### EXERCISE OBJECTIVE
Nothing but the lines from the one containing "yellow slope A9:B10" to the final line of the entries should appear, copied exactly and without pictures.

>>>>

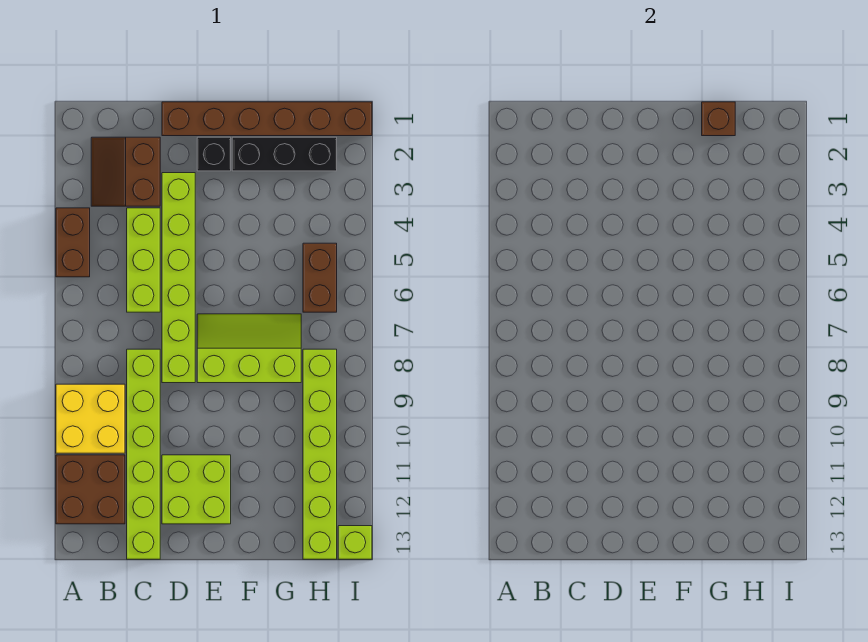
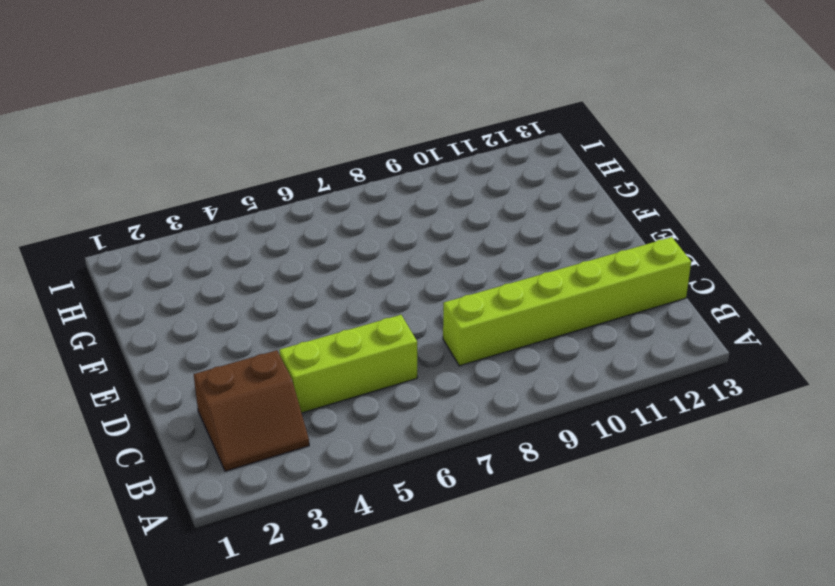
none -> brown brick A4:A5 level 1
none -> yellow brick A9:B10 level 1
none -> brown brick A11:B12 level 1

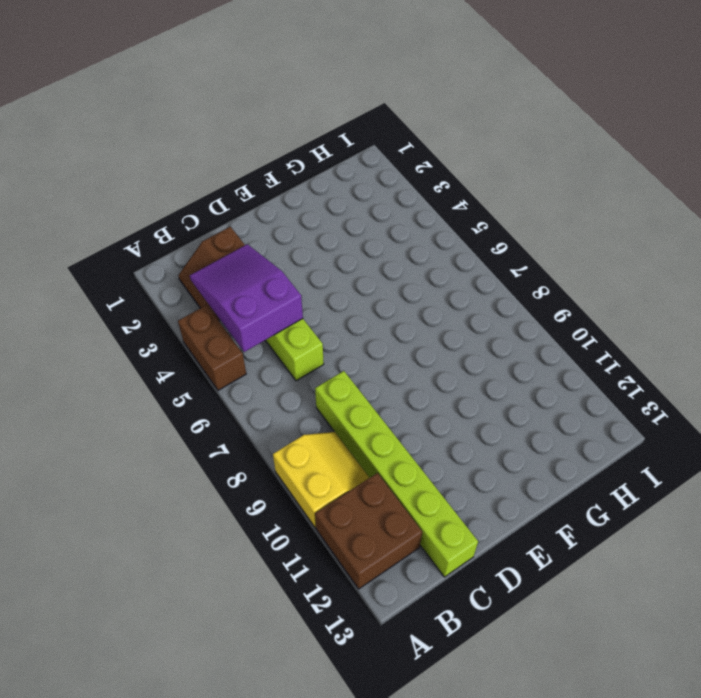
yellow slope A9:B10 level 1 top A -> yellow brick A9:B10 level 1
purple slope B3:C5 level 2 top 5 -> none
none -> brown brick D1:I1 level 1
none -> lime brick D3:D8 level 1
none -> lime brick D11:E12 level 1

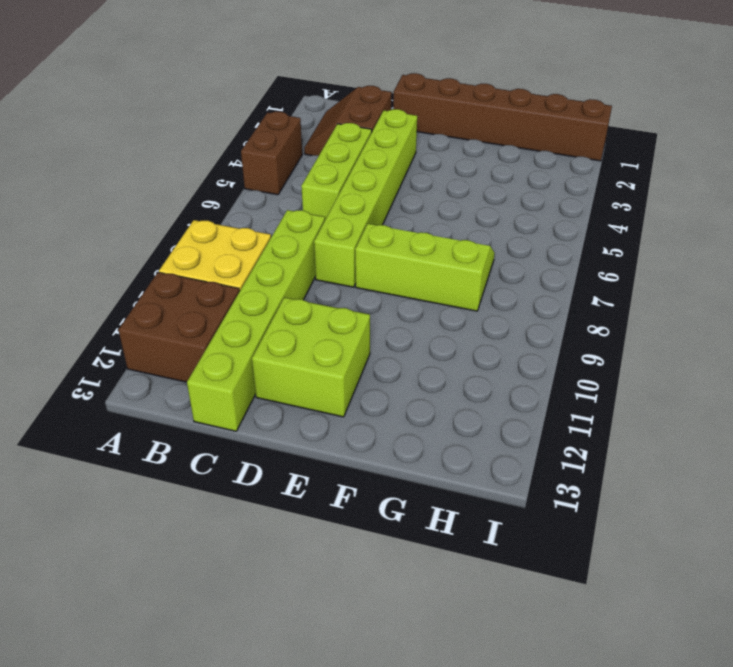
none -> black brick E2 level 1
none -> black brick F2:H2 level 1
none -> brown brick H5:H6 level 1

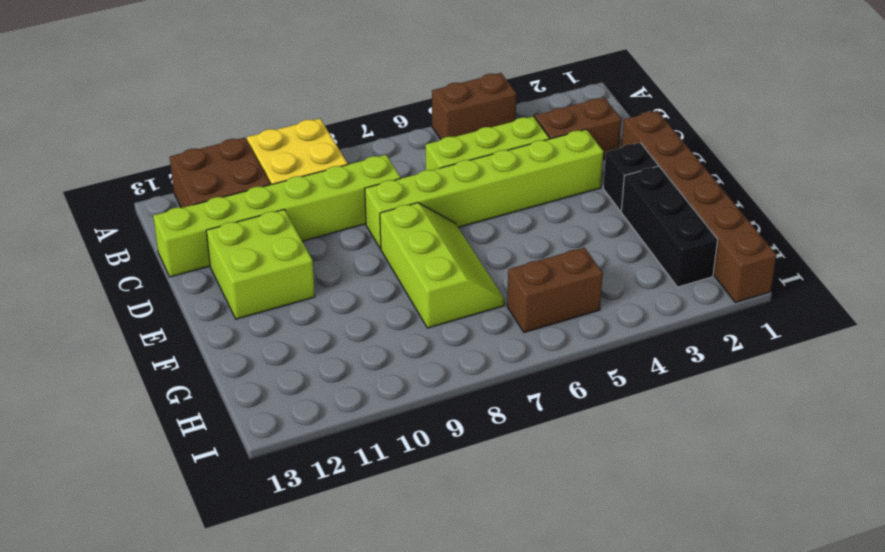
none -> lime brick H8:H13 level 1
none -> lime brick I13 level 1
none -> brown brick G1 level 2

<<<<

### EXERCISE RESULT
yellow slope A9:B10 level 1 top A -> yellow brick A9:B10 level 1
purple slope B3:C5 level 2 top 5 -> none
none -> brown brick D1:I1 level 1
none -> lime brick D3:D8 level 1
none -> lime brick D11:E12 level 1

none -> black brick E2 level 1
none -> black brick F2:H2 level 1
none -> brown brick H5:H6 level 1

none -> lime brick H8:H13 level 1
none -> lime brick I13 level 1
none -> brown brick G1 level 2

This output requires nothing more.